> What is needed:
Ignoring the pictures, copy the data exactly.

> Supplied records:
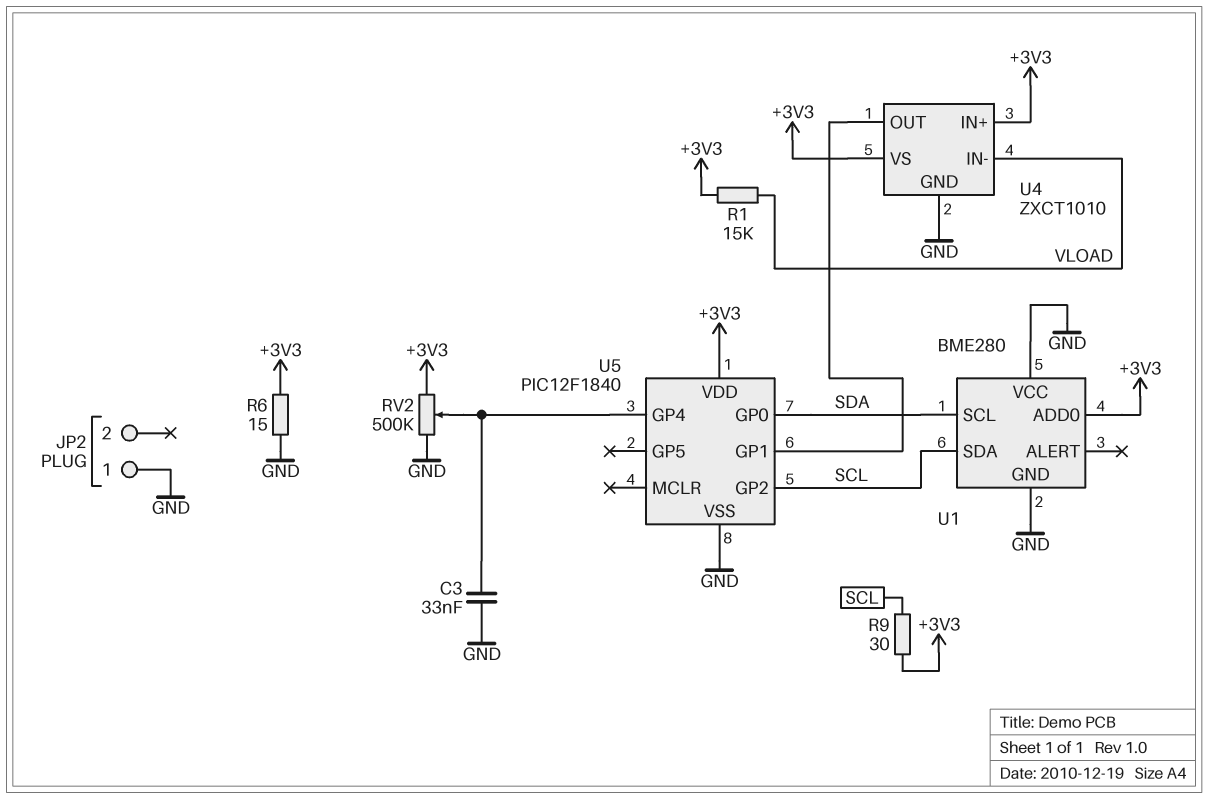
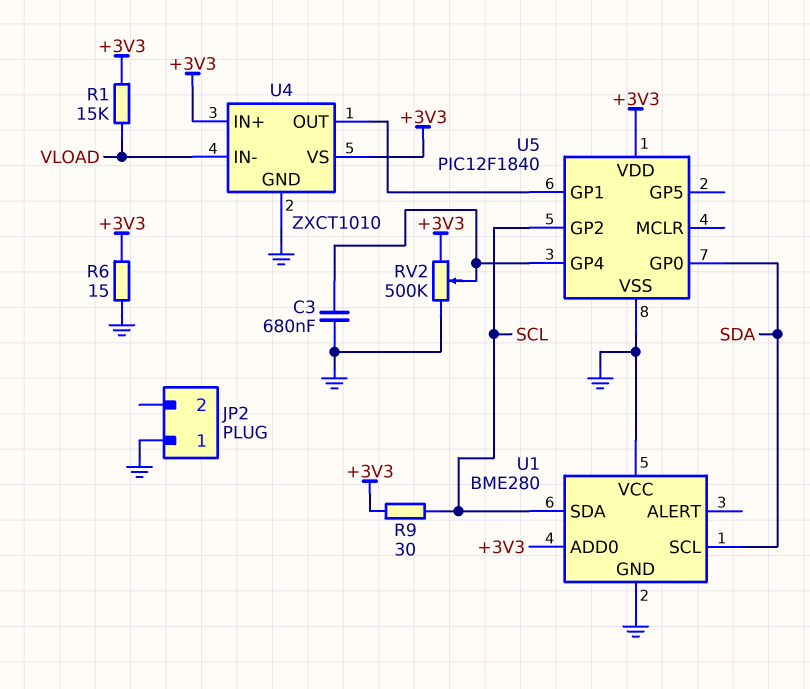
C3: 33nF (GND, U5/GP4) -> 680nF (GND, U5/GP4)

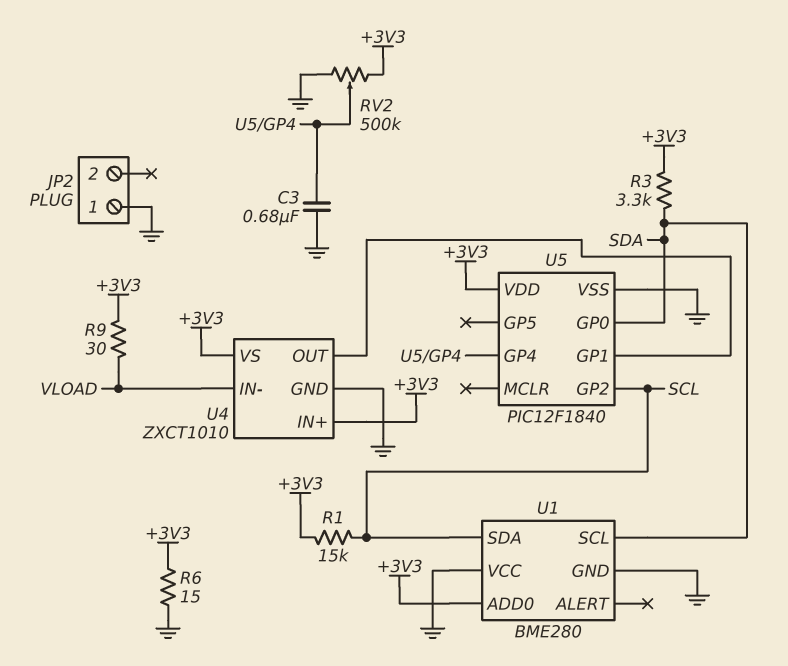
R1: 15k (+3V3, VLOAD) -> 15k (+3V3, SCL)
R3: none -> 3.3k (+3V3, SDA)
R9: 30 (+3V3, SCL) -> 30 (+3V3, VLOAD)

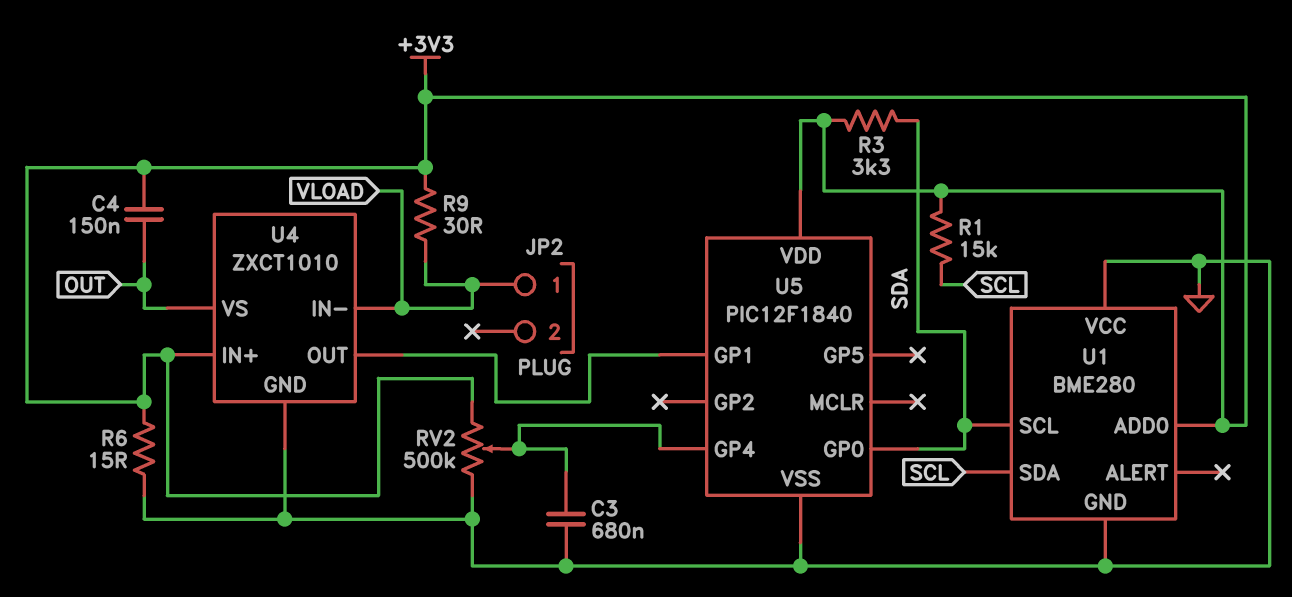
C4: none -> 150nF (+3V3, OUT)
JP2 pin 1: GND -> VLOAD
U4 pin VS: +3V3 -> OUT
U5 pin GP2: SCL -> none

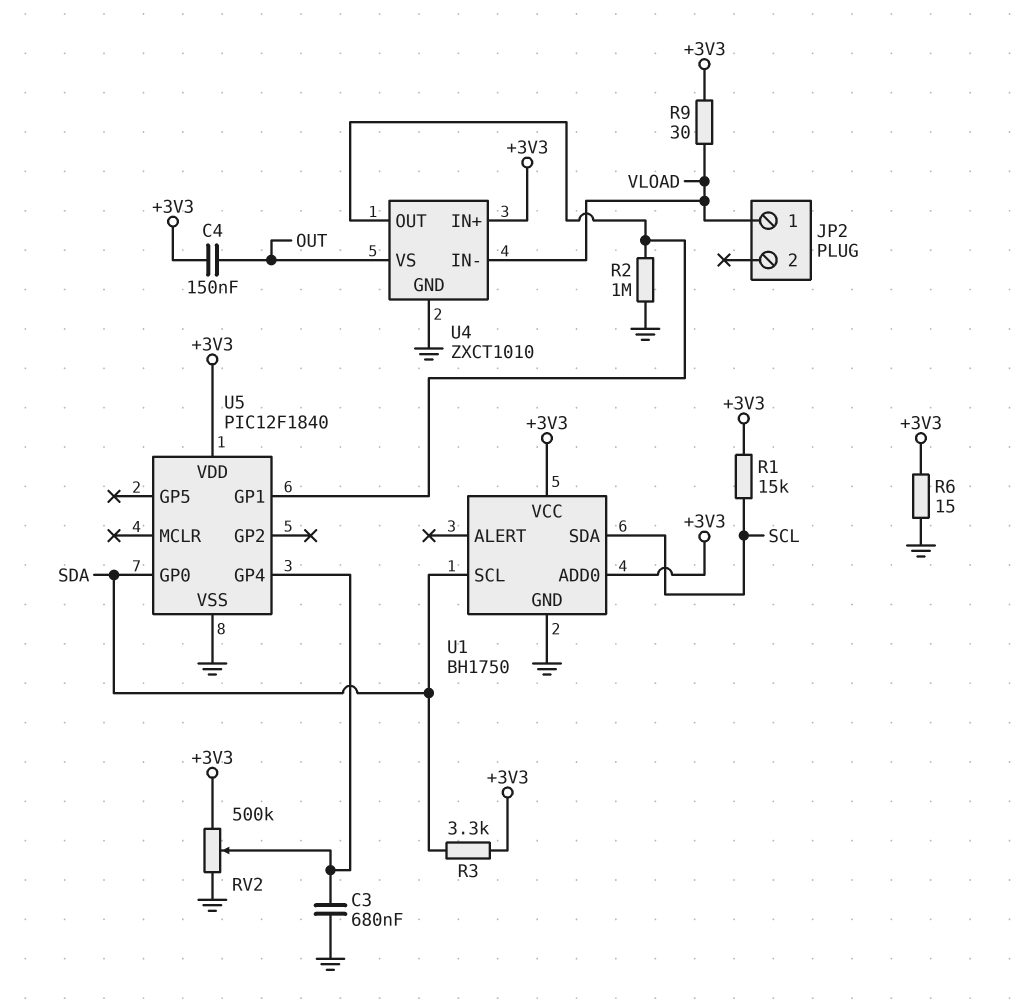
R2: none -> 1M (GND, U4/OUT)
U1: BME280 -> BH1750
U1 pin VCC: GND -> +3V3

> Solution below:
C3: 33nF (GND, U5/GP4) -> 680nF (GND, U5/GP4)

R1: 15k (+3V3, VLOAD) -> 15k (+3V3, SCL)
R3: none -> 3.3k (+3V3, SDA)
R9: 30 (+3V3, SCL) -> 30 (+3V3, VLOAD)

C4: none -> 150nF (+3V3, OUT)
JP2 pin 1: GND -> VLOAD
U4 pin VS: +3V3 -> OUT
U5 pin GP2: SCL -> none

R2: none -> 1M (GND, U4/OUT)
U1: BME280 -> BH1750
U1 pin VCC: GND -> +3V3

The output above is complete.